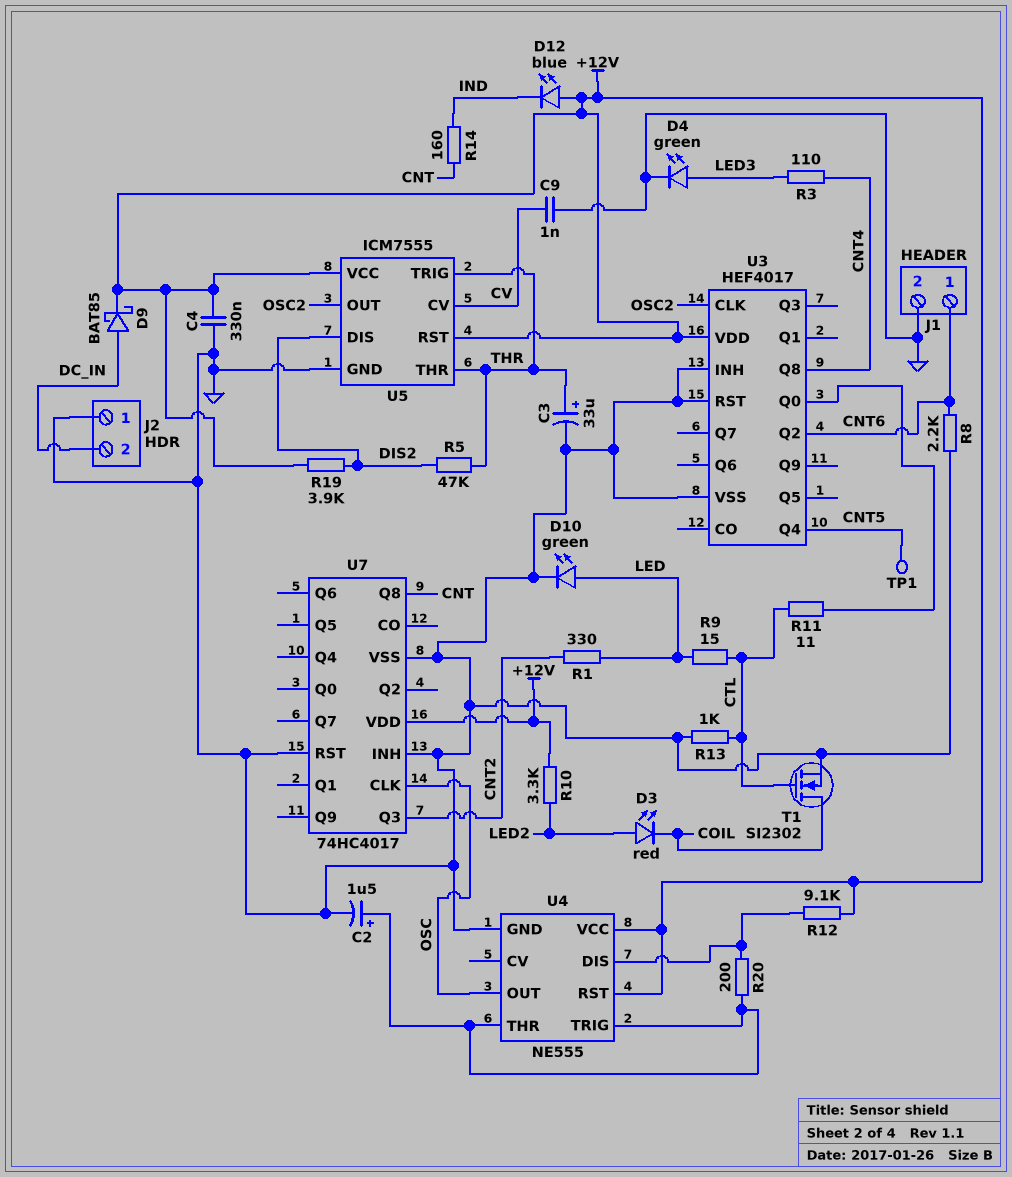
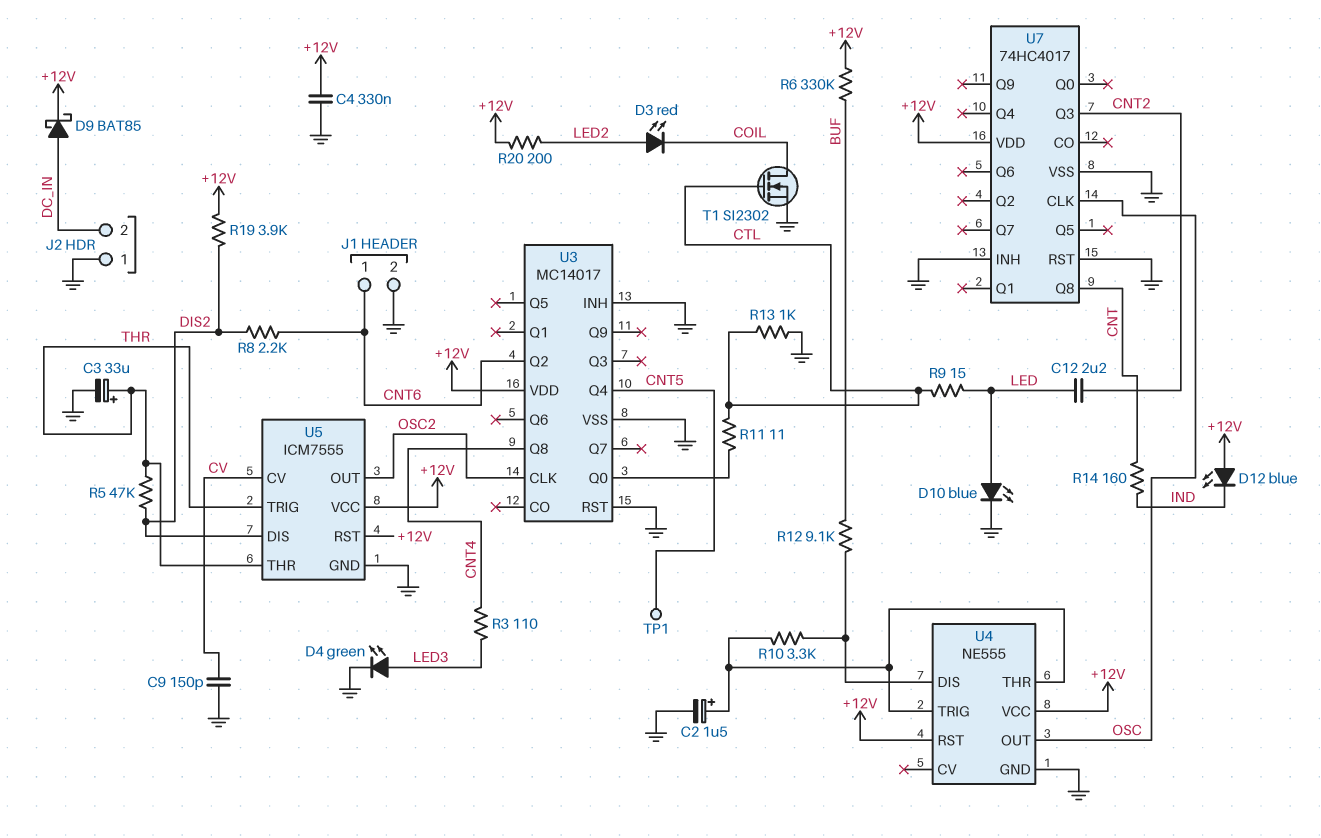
C9: 1nF (CV, GND) -> 150pF (CV, GND)
C12: none -> 2.2uF (CNT2, LED)
D10: LED green (A LED, K GND) -> LED blue (A LED, K GND)
R1: 330 (CNT2, LED) -> none
R6: none -> 330k (+12V, BUF)
R8: 2.2k (CNT6, GND) -> 2.2k (CNT6, DIS2)
R10: 3.3k (+12V, LED2) -> 3.3k (U4/DIS, U4/THR)
R12: 9.1k (+12V, U4/DIS) -> 9.1k (BUF, U4/DIS)
R20: 200 (U4/DIS, U4/THR) -> 200 (+12V, LED2)
U3: HEF4017 -> MC14017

◆ What you have to do: Each line in the material with "none" in it must be reported.

◆ Your solution:
C12: none -> 2.2uF (CNT2, LED)
R1: 330 (CNT2, LED) -> none
R6: none -> 330k (+12V, BUF)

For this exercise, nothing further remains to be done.